• Data provided:

____________________

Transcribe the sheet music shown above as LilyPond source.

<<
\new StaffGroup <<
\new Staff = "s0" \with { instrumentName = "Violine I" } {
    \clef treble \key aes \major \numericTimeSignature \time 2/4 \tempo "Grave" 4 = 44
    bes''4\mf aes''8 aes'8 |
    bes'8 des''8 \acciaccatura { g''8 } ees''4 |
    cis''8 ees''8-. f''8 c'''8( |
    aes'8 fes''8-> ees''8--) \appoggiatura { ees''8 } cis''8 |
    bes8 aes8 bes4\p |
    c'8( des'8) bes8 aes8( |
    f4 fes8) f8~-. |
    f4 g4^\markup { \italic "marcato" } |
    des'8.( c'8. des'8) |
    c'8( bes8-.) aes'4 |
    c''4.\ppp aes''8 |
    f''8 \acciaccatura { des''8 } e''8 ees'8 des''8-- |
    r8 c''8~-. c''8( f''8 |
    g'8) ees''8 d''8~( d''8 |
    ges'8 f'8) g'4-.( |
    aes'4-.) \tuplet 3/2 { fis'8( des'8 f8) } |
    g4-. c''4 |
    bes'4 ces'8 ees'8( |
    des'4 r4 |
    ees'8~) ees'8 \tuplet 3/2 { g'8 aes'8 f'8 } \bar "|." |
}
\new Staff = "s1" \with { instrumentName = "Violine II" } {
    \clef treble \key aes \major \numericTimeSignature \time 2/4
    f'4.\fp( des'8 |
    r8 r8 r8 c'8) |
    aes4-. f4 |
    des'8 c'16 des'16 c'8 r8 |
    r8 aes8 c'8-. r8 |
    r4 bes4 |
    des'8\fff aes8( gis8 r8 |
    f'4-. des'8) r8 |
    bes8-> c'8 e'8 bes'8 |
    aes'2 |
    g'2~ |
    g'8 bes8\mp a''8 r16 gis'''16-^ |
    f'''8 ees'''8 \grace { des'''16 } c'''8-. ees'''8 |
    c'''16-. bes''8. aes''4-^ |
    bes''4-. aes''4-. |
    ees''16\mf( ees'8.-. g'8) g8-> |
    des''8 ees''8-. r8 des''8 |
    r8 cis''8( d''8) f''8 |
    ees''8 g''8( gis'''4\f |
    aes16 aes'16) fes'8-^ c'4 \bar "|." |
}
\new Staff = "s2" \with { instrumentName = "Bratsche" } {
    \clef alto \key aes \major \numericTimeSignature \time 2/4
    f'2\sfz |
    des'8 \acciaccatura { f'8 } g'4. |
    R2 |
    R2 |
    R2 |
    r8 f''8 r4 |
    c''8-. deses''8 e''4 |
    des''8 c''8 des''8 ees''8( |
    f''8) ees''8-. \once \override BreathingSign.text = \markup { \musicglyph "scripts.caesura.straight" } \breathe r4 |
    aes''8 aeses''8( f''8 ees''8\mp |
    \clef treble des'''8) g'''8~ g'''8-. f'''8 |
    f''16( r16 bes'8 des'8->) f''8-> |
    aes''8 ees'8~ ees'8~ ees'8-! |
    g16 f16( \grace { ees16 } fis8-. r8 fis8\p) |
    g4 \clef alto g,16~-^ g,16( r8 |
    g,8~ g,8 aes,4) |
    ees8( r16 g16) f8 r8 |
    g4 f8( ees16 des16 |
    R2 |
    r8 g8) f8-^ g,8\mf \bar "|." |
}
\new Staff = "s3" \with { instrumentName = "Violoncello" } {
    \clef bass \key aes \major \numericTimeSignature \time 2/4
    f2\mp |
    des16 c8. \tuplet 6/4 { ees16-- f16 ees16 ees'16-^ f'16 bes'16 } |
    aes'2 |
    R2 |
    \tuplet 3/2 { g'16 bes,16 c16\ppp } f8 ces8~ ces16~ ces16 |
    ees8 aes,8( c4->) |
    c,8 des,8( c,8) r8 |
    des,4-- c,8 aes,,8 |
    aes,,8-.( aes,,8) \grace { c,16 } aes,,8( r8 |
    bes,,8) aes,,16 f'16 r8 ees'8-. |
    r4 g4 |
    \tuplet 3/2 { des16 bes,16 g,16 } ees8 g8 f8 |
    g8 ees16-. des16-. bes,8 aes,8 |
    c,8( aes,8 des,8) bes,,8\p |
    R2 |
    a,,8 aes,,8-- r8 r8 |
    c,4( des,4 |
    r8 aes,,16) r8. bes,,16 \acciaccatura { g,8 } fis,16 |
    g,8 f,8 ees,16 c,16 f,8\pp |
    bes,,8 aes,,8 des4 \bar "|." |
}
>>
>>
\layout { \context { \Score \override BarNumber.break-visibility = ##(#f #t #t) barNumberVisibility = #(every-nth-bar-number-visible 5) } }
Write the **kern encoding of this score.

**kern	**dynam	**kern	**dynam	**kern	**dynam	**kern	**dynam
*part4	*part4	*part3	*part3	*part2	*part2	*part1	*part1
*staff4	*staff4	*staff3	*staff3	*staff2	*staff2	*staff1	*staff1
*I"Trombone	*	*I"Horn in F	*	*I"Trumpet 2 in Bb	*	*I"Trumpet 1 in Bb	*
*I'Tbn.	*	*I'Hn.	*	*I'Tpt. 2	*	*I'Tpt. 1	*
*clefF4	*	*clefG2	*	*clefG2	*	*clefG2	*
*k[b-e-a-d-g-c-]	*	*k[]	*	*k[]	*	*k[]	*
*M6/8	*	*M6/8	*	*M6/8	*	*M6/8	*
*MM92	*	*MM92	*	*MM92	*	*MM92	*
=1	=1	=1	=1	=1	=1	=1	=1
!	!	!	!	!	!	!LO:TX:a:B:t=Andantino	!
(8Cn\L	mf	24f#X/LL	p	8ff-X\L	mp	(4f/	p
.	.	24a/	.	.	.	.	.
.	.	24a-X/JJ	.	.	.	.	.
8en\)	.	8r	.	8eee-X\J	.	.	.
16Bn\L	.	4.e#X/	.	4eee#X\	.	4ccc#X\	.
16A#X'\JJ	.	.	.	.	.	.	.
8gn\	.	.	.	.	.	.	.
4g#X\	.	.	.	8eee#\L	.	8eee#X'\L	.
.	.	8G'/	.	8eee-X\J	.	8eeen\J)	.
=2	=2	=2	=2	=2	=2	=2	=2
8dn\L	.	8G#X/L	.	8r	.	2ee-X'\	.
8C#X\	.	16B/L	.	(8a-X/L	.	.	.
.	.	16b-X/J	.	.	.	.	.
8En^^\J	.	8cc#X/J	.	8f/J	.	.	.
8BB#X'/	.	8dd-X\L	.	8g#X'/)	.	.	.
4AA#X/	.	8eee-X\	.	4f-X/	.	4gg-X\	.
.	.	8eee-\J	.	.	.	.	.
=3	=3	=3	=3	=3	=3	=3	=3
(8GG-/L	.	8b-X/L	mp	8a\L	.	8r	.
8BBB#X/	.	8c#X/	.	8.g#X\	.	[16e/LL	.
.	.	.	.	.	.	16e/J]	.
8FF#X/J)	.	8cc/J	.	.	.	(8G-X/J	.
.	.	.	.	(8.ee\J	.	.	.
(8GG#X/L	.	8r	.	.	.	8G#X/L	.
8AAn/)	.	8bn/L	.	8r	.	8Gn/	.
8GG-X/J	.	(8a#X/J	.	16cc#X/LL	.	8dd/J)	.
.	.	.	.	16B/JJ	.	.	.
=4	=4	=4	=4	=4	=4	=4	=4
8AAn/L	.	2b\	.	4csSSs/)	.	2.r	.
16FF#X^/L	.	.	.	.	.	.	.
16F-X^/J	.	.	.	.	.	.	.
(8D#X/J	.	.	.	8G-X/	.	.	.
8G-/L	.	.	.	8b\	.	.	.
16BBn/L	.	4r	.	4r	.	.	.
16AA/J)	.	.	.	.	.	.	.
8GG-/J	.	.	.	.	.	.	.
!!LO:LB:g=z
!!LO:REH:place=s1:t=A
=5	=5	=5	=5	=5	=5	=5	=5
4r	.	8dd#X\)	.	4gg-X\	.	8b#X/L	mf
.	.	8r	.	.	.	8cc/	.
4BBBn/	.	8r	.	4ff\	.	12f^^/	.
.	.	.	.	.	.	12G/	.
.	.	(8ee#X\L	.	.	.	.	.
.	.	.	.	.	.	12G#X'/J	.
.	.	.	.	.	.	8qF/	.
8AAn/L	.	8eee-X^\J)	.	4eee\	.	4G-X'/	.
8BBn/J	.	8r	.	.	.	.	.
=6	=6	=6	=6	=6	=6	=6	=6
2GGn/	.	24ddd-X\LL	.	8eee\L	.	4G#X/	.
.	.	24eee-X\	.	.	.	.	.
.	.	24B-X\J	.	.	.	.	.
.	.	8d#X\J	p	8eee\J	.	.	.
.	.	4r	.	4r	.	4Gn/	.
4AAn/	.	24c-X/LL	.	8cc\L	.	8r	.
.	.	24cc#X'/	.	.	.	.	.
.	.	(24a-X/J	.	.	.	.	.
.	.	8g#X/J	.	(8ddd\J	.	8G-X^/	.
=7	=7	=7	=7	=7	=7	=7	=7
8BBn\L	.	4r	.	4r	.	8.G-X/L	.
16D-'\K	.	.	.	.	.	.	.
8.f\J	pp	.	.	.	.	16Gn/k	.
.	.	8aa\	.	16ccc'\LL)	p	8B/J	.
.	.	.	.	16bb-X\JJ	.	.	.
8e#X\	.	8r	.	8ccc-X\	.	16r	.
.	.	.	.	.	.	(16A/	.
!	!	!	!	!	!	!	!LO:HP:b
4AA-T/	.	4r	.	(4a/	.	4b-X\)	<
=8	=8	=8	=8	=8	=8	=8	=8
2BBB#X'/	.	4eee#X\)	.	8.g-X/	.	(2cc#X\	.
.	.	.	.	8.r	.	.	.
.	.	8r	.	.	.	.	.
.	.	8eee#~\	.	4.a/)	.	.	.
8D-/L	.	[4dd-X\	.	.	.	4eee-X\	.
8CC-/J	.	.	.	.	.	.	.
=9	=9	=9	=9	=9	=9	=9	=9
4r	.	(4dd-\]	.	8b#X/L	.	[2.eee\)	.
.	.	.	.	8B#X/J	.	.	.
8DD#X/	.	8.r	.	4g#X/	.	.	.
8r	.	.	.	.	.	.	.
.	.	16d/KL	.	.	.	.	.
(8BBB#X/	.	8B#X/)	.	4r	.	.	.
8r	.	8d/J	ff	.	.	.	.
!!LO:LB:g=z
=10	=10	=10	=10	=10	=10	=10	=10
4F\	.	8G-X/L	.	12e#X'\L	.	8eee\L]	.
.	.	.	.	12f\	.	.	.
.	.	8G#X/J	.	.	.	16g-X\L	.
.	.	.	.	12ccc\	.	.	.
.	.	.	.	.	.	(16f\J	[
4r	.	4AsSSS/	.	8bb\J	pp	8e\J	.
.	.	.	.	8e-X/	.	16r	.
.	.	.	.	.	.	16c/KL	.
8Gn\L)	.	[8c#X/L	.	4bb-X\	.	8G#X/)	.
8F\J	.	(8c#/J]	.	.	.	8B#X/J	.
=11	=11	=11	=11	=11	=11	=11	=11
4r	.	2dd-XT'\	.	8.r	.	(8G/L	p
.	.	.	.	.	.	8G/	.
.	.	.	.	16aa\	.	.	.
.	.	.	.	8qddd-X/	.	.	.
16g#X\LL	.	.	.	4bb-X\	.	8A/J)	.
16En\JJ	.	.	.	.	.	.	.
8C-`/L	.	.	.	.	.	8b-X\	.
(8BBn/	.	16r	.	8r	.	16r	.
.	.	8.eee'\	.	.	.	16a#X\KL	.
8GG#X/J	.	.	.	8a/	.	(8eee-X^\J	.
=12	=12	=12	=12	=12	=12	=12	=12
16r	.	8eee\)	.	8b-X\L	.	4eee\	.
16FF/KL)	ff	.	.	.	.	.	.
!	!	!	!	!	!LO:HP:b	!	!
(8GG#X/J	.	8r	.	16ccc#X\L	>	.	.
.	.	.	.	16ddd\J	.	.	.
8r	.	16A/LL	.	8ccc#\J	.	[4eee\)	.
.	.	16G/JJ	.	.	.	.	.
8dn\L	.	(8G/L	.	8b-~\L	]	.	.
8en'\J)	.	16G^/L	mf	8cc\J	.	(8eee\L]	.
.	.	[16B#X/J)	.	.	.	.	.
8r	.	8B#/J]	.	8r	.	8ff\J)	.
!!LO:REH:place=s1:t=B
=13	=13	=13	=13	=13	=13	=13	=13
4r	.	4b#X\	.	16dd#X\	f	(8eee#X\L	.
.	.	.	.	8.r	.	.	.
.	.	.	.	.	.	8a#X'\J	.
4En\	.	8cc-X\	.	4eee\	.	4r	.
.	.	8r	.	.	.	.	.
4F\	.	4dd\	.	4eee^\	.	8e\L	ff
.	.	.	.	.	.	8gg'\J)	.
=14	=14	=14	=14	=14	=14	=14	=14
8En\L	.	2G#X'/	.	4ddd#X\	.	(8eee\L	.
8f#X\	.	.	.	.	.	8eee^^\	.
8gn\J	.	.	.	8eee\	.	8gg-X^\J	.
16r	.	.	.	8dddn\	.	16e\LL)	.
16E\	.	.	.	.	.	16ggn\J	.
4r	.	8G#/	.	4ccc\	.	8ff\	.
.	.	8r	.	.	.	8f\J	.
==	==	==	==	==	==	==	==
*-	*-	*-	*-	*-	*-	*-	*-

____________________

• Task to carry out:
Pull out each line of the material that contains the string "tuplet", where uppercase and lowercase must match.

• Solution for this problem:
    aes'4-.) \tuplet 3/2 { fis'8( des'8 f8) } |
    ees'8~) ees'8 \tuplet 3/2 { g'8 aes'8 f'8 } \bar "|." |
    des16 c8. \tuplet 6/4 { ees16-- f16 ees16 ees'16-^ f'16 bes'16 } |
    \tuplet 3/2 { g'16 bes,16 c16\ppp } f8 ces8~ ces16~ ces16 |
    \tuplet 3/2 { des16 bes,16 g,16 } ees8 g8 f8 |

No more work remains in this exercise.